-- Data provided follows --
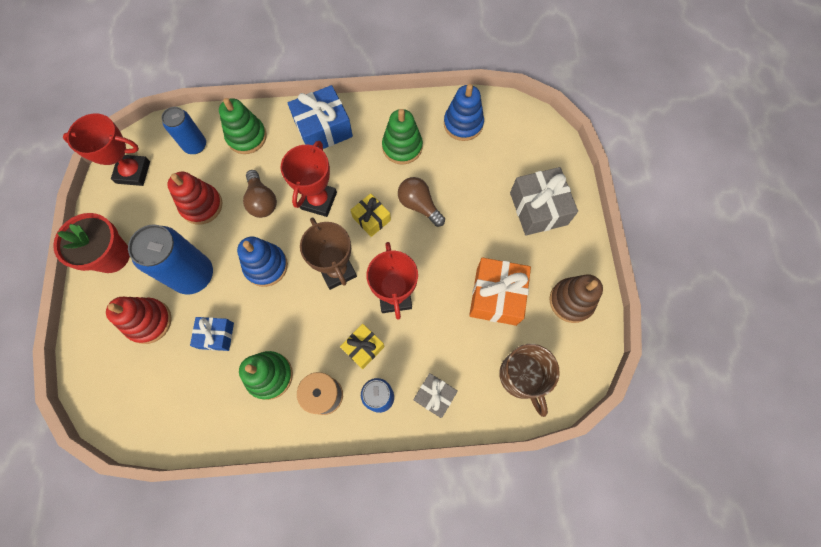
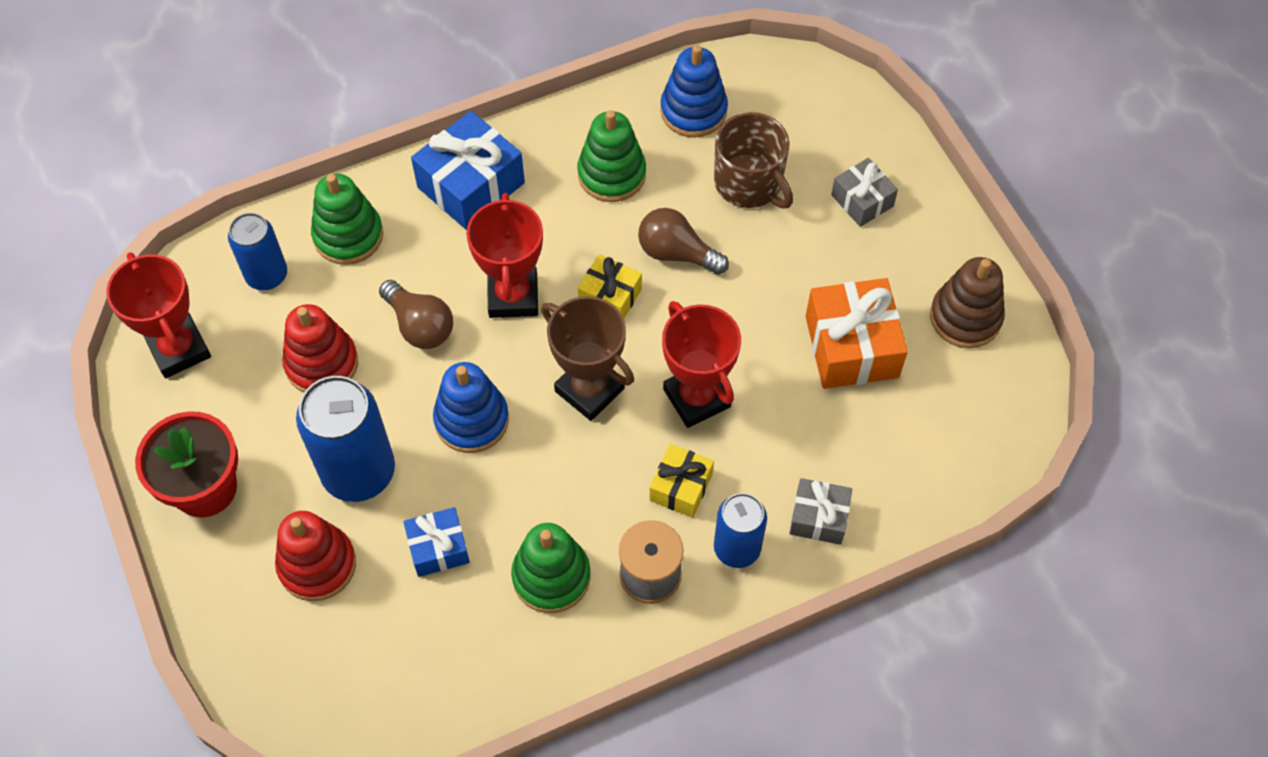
camera: 20 degrees left, 10 degrees down
red trophy [63,114,150,186] -> red trophy turned 75 degrees clockwise [106,252,211,378]
brown mug [499,344,560,417] -> brown mug moved to [714,112,793,208]
grey gift [510,167,578,236] -> grey gift [831,158,898,227], size x0.58

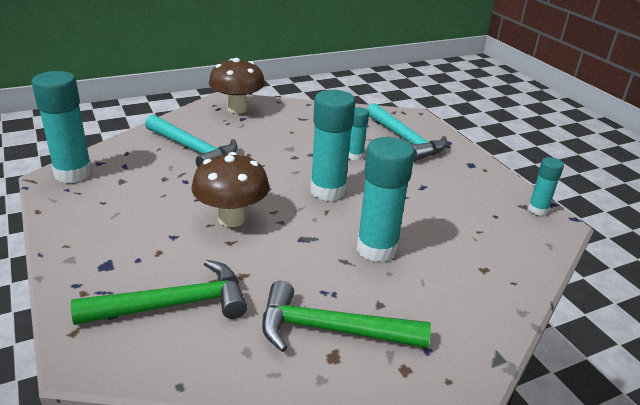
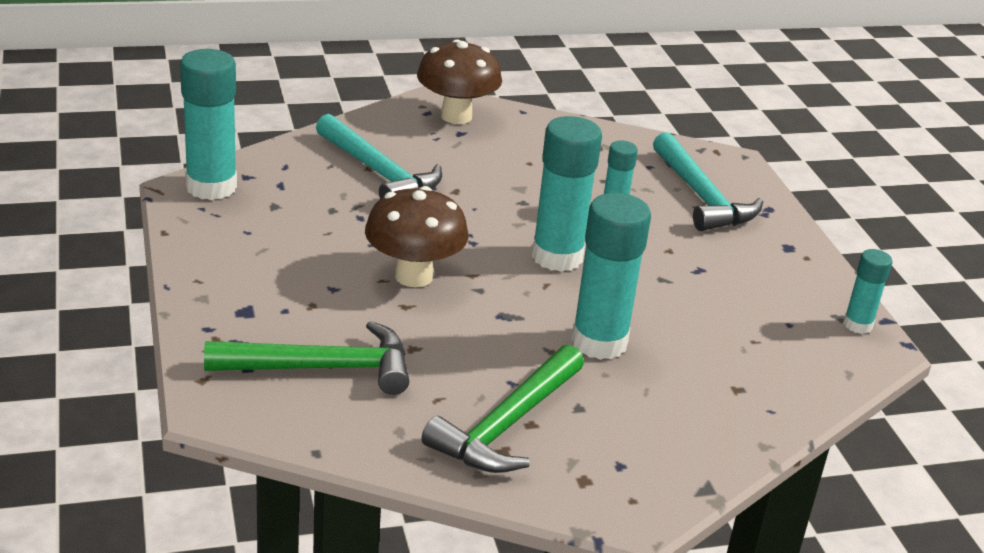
camera: 10 degrees right, 0 degrees up
green hammer [262,281,431,352] -> green hammer turned 75 degrees counterclockwise [422,344,584,473]

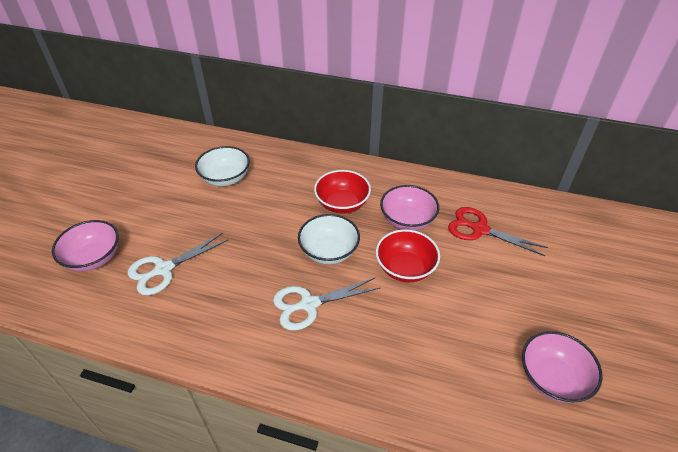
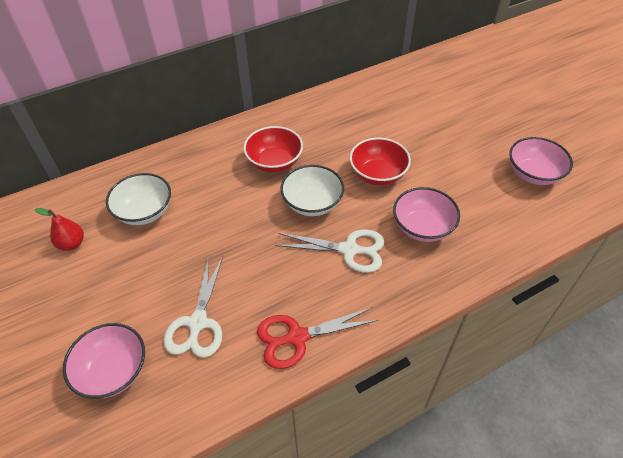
camera: 45 degrees left, 5 degrees up
white scissors [273,278,380,331] -> white scissors turned 105 degrees counterclockwise [275,230,384,273]
pink bowl [380,185,439,231] -> pink bowl moved to [393,187,460,242]
red scissors [448,207,548,256] -> red scissors moved to [257,307,378,369]
none -> red pear [35,208,84,251]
-- Data provided concluded --
Problem to work on:
Since the listing holds pictures, return everything else in it exactly and omit those.

Worked solution:
camera: 20 degrees left, 10 degrees down
red trophy [63,114,150,186] -> red trophy turned 75 degrees clockwise [106,252,211,378]
brown mug [499,344,560,417] -> brown mug moved to [714,112,793,208]
grey gift [510,167,578,236] -> grey gift [831,158,898,227], size x0.58

camera: 10 degrees right, 0 degrees up
green hammer [262,281,431,352] -> green hammer turned 75 degrees counterclockwise [422,344,584,473]

camera: 45 degrees left, 5 degrees up
white scissors [273,278,380,331] -> white scissors turned 105 degrees counterclockwise [275,230,384,273]
pink bowl [380,185,439,231] -> pink bowl moved to [393,187,460,242]
red scissors [448,207,548,256] -> red scissors moved to [257,307,378,369]
none -> red pear [35,208,84,251]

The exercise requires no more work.